§ **EXERCISE MATERIAL**:
◇ ◇ ◇ ◇ ◇ ◇ ◇
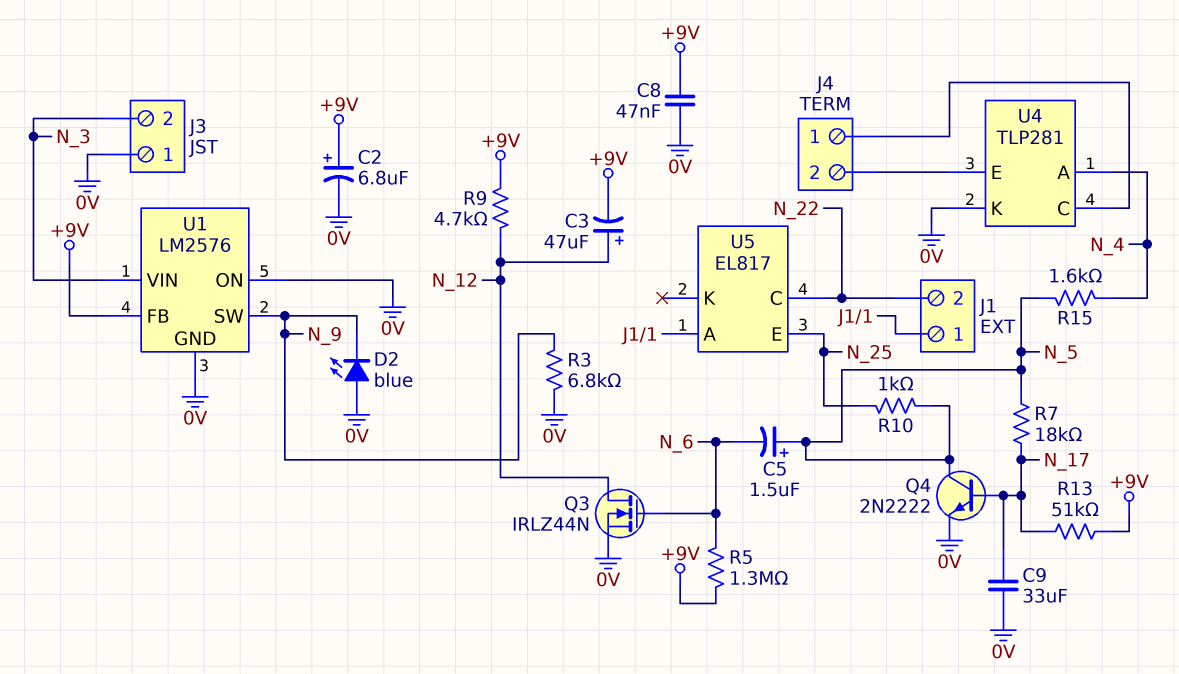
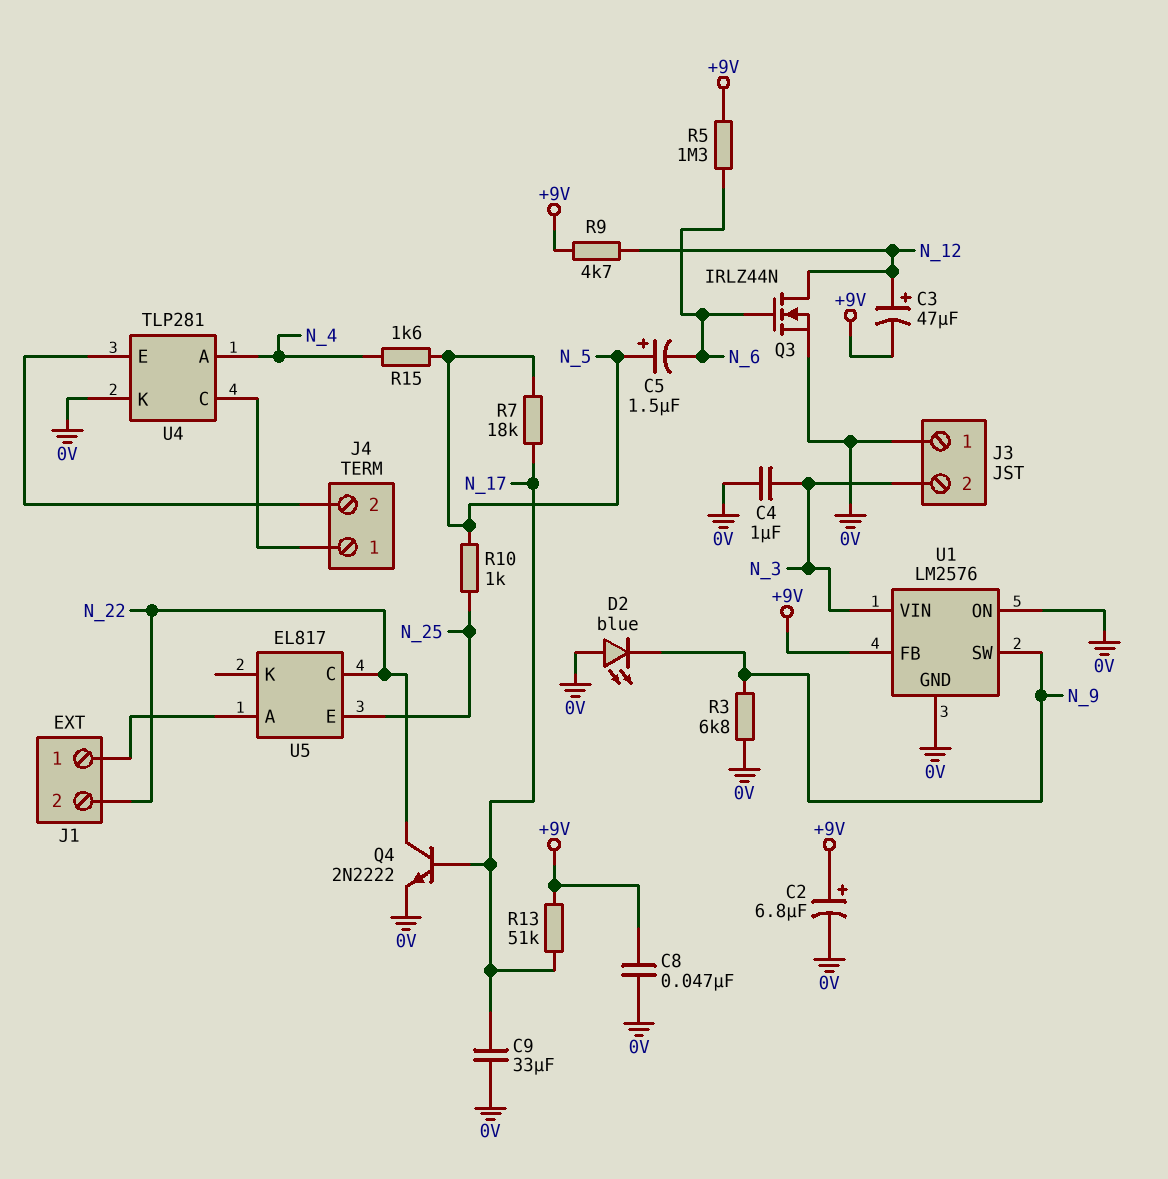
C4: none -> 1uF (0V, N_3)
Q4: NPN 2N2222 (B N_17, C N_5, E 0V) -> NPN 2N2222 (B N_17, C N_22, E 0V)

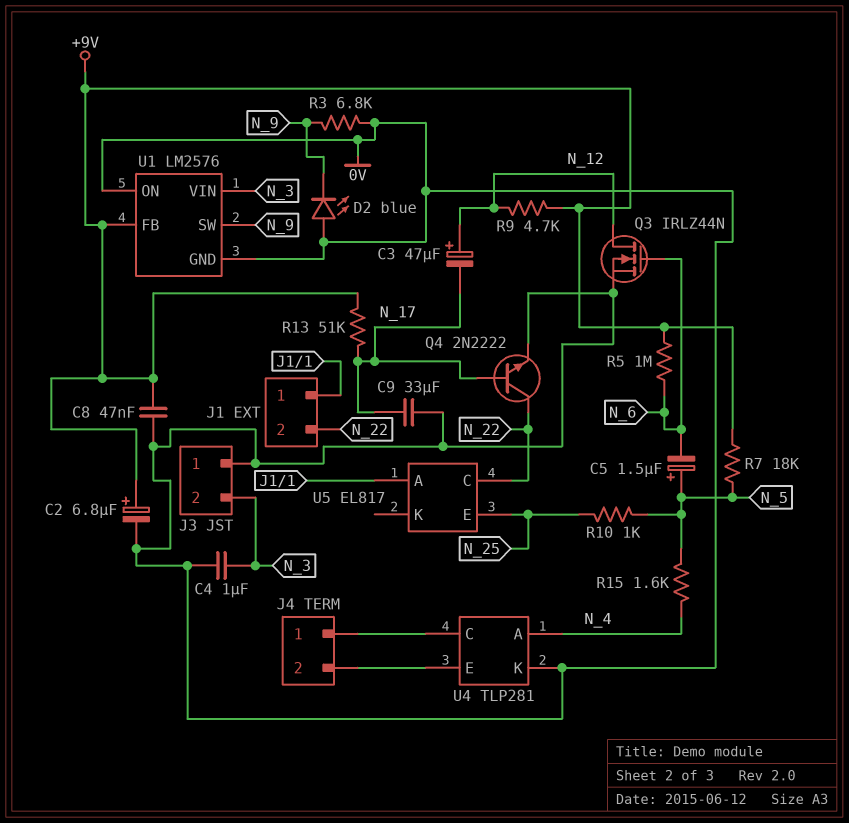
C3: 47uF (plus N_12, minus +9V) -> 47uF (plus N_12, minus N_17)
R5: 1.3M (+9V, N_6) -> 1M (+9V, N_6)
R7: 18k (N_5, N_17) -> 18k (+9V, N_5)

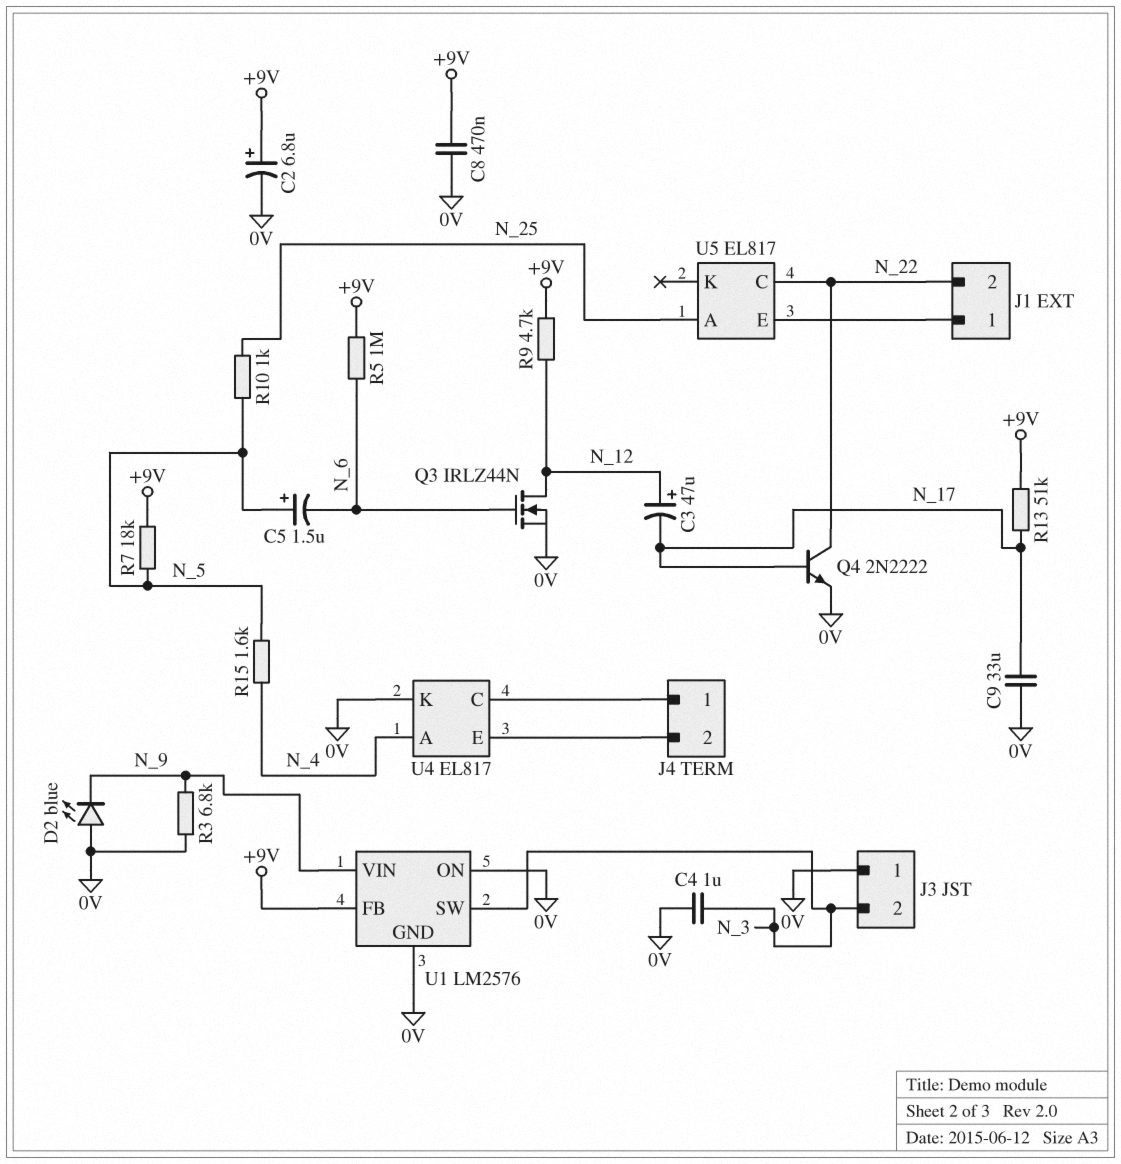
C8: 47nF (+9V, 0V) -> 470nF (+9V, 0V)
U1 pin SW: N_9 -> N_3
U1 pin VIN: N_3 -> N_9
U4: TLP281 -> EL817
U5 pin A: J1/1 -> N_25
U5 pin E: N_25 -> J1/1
◇ ◇ ◇ ◇ ◇ ◇ ◇
§ **REQUIRED ACTION**: Starting with the first line of the material above and ending with the line that holds "U1 pin VIN: N_3 -> N_9", write out those lines exactly, without pictures.

§ **COMPLETED TASK**:
C4: none -> 1uF (0V, N_3)
Q4: NPN 2N2222 (B N_17, C N_5, E 0V) -> NPN 2N2222 (B N_17, C N_22, E 0V)

C3: 47uF (plus N_12, minus +9V) -> 47uF (plus N_12, minus N_17)
R5: 1.3M (+9V, N_6) -> 1M (+9V, N_6)
R7: 18k (N_5, N_17) -> 18k (+9V, N_5)

C8: 47nF (+9V, 0V) -> 470nF (+9V, 0V)
U1 pin SW: N_9 -> N_3
U1 pin VIN: N_3 -> N_9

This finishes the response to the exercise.